Count the lines in the items below that contain the string "override", with case counting, and reply with the number alone.
▽
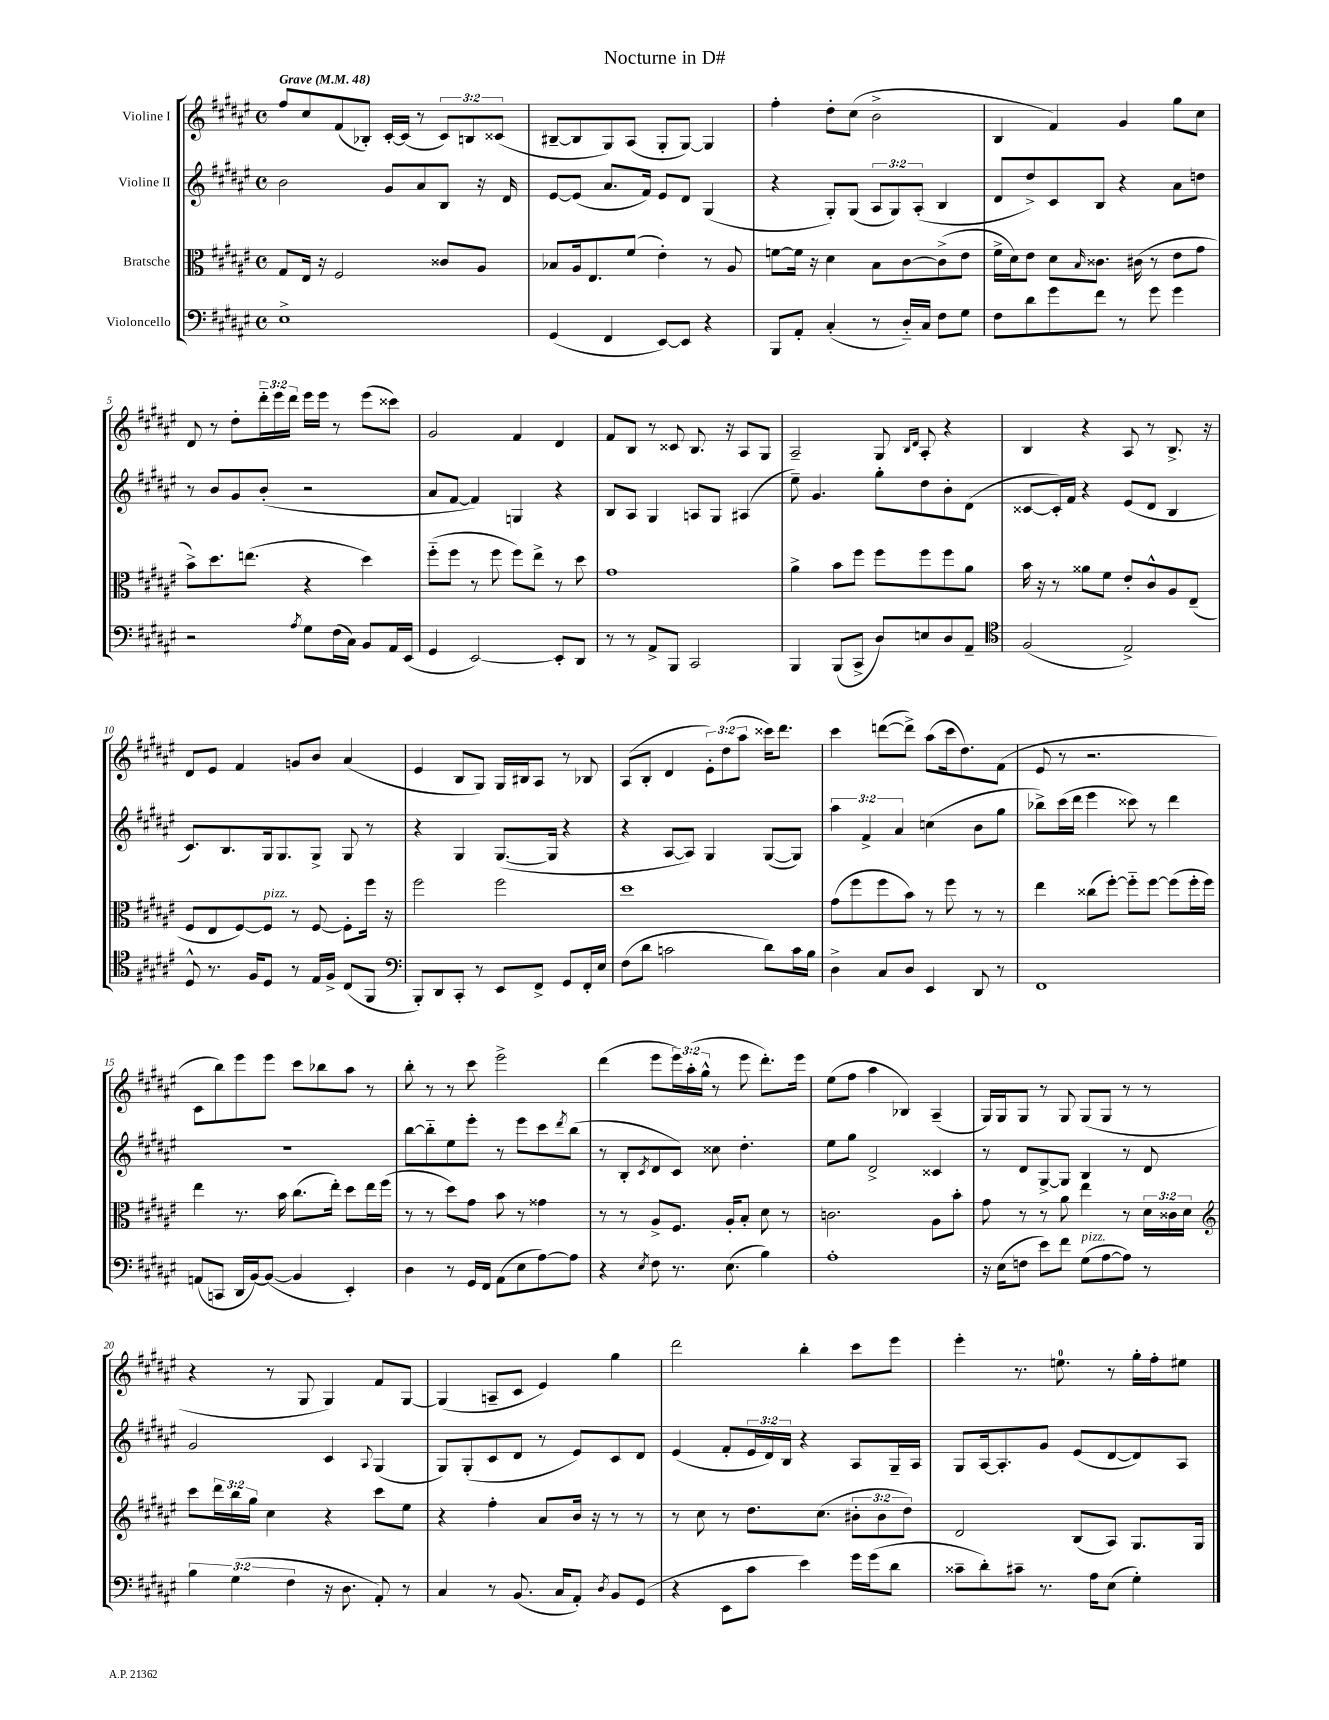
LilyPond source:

\header { title = "Nocturne in D#" }
<<
\new StaffGroup <<
\new Staff = "s0" \with { instrumentName = "Violine I" } {
    \clef treble \key fis \major \defaultTimeSignature \time 4/4 \override Staff.TupletNumber.text = #tuplet-number::calc-fraction-text \tempo "Grave" 4 = 48
    fis''8 cis''8 fis'8( bes8-.) cis'16~-. cis'16( r8 \tuplet 3/2 { cis'8) b8 cisis'8( } |
    bis8~-- bis8 gis8) ais8( gis8-. gis8~) gis4 |
    fis''4-. dis''8-. cis''8( b'2-> |
    b4 fis'4) gis'4 gis''8 cis''8 |
    dis'8 r8 dis''8-. \tuplet 3/2 { dis'''16-_ eis'''16 dis'''16 } eis'''16 eis'''16 r8 eis'''8( cisis'''8) |
    gis'2 fis'4 dis'4 |
    fis'8 b8 r8 cisis'8 b8. r16 ais8 gis8 |
    ais2-- gis8 \grace { b16 dis'16 } ais8-. r4 |
    b4 r4 ais8 r8 b8.-> r16 |
    dis'8 eis'8 fis'4 g'8 b'8 ais'4( |
    eis'4 b8 gis8) gis16 bis16 ais8 r8 bes8 |
    ais8( b8-. dis'4 \tuplet 3/2 { eis'8-.) dis''8( ais''8 } cisis'''16) dis'''8. |
    cis'''4 d'''8~( d'''8->) ais''8( cis'''16 dis''8.) fis'8( |
    eis'8 r8 r2. |
    cis'8 b''8) eis'''8 eis'''8 cis'''8 bes''8 ais''8 r8 |
    b''8-. r8 r8 cis'''8 eis'''2-> |
    dis'''4( eis'''8 \tuplet 3/2 { eis'''16) ais''16-.( gis''16-^ } r8 eis'''8 dis'''8.-.) eis'''16 |
    eis''8( fis''8 ais''4 bes4) ais4--( |
    gis16) gis16 gis8 r8 gis8 gis8( gis8 r8 r8 |
    r4 r8 gis8 gis4) fis'8 gis8~ |
    gis4( a8-- cis'8 eis'4) gis''4 |
    dis'''2 b''4-. cis'''8 eis'''8 |
    eis'''4-. r8. e''8.-0 r8 gis''16-. fis''16-. eis''8 \bar "|." |
}
\new Staff = "s1" \with { instrumentName = "Violine II" } {
    \clef treble \key fis \major \defaultTimeSignature \time 4/4 \override Staff.TupletNumber.text = #tuplet-number::calc-fraction-text
    b'2 gis'8 ais'8 b8 r16 dis'16 |
    eis'8~ eis'8( ais'8. fis'16) eis'8 dis'8 gis4( |
    r4 gis8-.) gis8( \tuplet 3/2 { ais8 gis8) ais8-.( } b4 |
    dis'8 dis''8->) cis'8 b8 r4 ais'8 d''8 |
    r8 b'8 gis'8 b'8-.( r2 |
    ais'8 fis'8~ fis'4) g4 r4 |
    b8 ais8 gis4 a8 gis8 ais4( |
    eis''8--) gis'4. gis''8-. dis''8 b'8-. dis'8( |
    cisis'8~ cisis'16-.) fis'16 r4 eis'8( dis'8 b4 |
    cis'8.) b8. gis16 gis8. gis8-> gis8 r8 |
    r4 gis4 gis8.~( gis16 r4 |
    r4 ais8~ ais8) gis4 gis8~( gis8) |
    \tuplet 3/2 { ais''4 fis'4-> ais'4 } c''4( b'8 gis''8 |
    bes''8->) cis'''16( dis'''16 eis'''4 cisis'''8) r8 dis'''4 |
    R1 |
    b''8~ b''8-_ eis''8 eis'''8-. r8 eis'''8 cis'''8 \acciaccatura { dis'''8 } b''8( |
    r8 b8-. \acciaccatura { cis'8 } dis'8 cis'8) cisis''8 dis''4.-. |
    eis''8 gis''8 dis'2-> cisis'4 |
    r8 dis'8 gis8~-> gis8 b4 r8 dis'8 |
    gis'2 cis'4 \appoggiatura { ais8 } gis4( |
    gis8) gis8-.( cis'8 dis'8 r8 eis'8) cis'8 dis'8 |
    eis'4( fis'8-. \tuplet 3/2 { eis'16 dis'16) b16 } r4 ais8 gis16-- ais16 |
    gis8 ais16~ ais8.-. gis'8 eis'8( dis'8~ dis'8) ais8 \bar "|." |
}
\new Staff = "s2" \with { instrumentName = "Bratsche" } {
    \clef alto \key fis \major \defaultTimeSignature \time 4/4 \override Staff.TupletNumber.text = #tuplet-number::calc-fraction-text
    gis8 eis16 r16 fis2 cisis'8 ais8 |
    bes8 ais16 eis8. fis'8( eis'4-.) r8 ais8 |
    f'8~ f'16 r16 dis'4 b8 cis'8~ cis'8->( eis'8 |
    fis'16-> dis'16) eis'8 dis'8 \grace { b16 } cisis'8. cis'16( r8 eis'8 gis'8 |
    b'8->) dis''8. e''8.( r4 dis''4) |
    fis''8-_( fis''8 r8 fis''8 fis''8) eis''8-> r8 dis''8 |
    gis'1 |
    ais'4-> b'8 fis''8 fis''8 fis''8 fis''8 ais'8 |
    b'16 r16 r8 aisis'8 fis'8 eis'8-. cis'8-^ ais8 eis8--( |
    fis8 eis8 fis8~) fis8^\markup { \italic "pizz." } r8 fis8~ fis8-. fis''16 r16 |
    fis''2 fis''2 |
    dis''1 |
    gis'8( fis''8 fis''8 b'8) r8 fis''8 r8 r8 |
    eis''4 cisis''8( fis''8~-.) fis''8-_ fis''8~ fis''8( fis''16-. fis''16) |
    eis''4 r8. b'16 cis''8.( eis''16-.) dis''8 eis''16 fis''16( |
    r8 r8 dis''8) gis'8 b'8 r8 gisis'4 |
    r8 r8 ais8-> fis8. ais16-. b8-. dis'8 r8 |
    c'2. ais8 b'8-. |
    gis'8 r8 r8 ais'8 eis''4 r8 \tuplet 3/2 { dis'16 cisis'16 dis'16 } |
    \clef treble cis'''8 \tuplet 3/2 { dis'''16 b''16 gis''16 } cis''4 r4 cis'''8 eis''8 |
    r4 fis''4-. ais'8 b'16 r16 r8 r8 |
    r8 cis''8 r8 dis''8. cis''8.( \tuplet 3/2 { bis'8-. bis'8 dis''8) } |
    dis'2 b8( ais8) gis8. gis16 \bar "|." |
}
\new Staff = "s3" \with { instrumentName = "Violoncello" } {
    \clef bass \key fis \major \defaultTimeSignature \time 4/4 \override Staff.TupletNumber.text = #tuplet-number::calc-fraction-text
    eis1-> |
    gis,4( fis,4 eis,8~) eis,8 r4 |
    b,,8 ais,8-. cis4-.( r8 dis16-_) cis16 fis8 gis8 |
    fis8 dis'8 gis'8 fis'8 r8 gis'8 gis'4 |
    r2 \acciaccatura { ais8 } gis8 fis16( cis16) b,8 ais,16 eis,16( |
    gis,4 eis,2~) eis,8-. dis,8 |
    r8 r8 ais,8-> b,,8 cis,2 |
    b,,4 b,,8( cis,8-> dis8) e8 dis8 ais,8-- |
    \clef tenor fis2( eis2->) |
    dis8-^ r8. fis16 dis8 r8 eis16 fis16-> cis8( fis,8 |
    \clef bass b,,8-.) dis,8 cis,8-. r8 eis,8 fis,8-> gis,8 fis,16-. eis16 |
    fis8( dis'8 c'2 dis'8) c'16 b16 |
    dis4-> cis8 dis8 eis,4 dis,8 r8 |
    fis,1 |
    a,8( c,8 dis,16 b,16~) b,8~( b,4 eis,4-.) |
    dis4 r8 gis,16 fis,16 ais,8( eis8 ais8~) ais8 |
    r4 \acciaccatura { eis8 } fis8 r8. eis8.( b4) |
    ais1-. |
    r16 eis16( f8 eis'8) fis'8 gis8^\markup { \italic "pizz." }( ais8~ ais8) r8 |
    \tuplet 3/2 { b4 gis4( fis4 } r16 dis8. ais,8-.) r8 |
    cis4 r8 b,8.( cis16 ais,8-.) \acciaccatura { dis8 } b,8 gis,8( |
    r4 eis,8 cis'8 eis'4) gis'16 gis'16( dis'8 |
    cisis'8-- dis'8-.) cis'8-- r8. ais16 eis8( gis4-.) \bar "|." |
}
>>
>>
△
=== Solved problem ===
4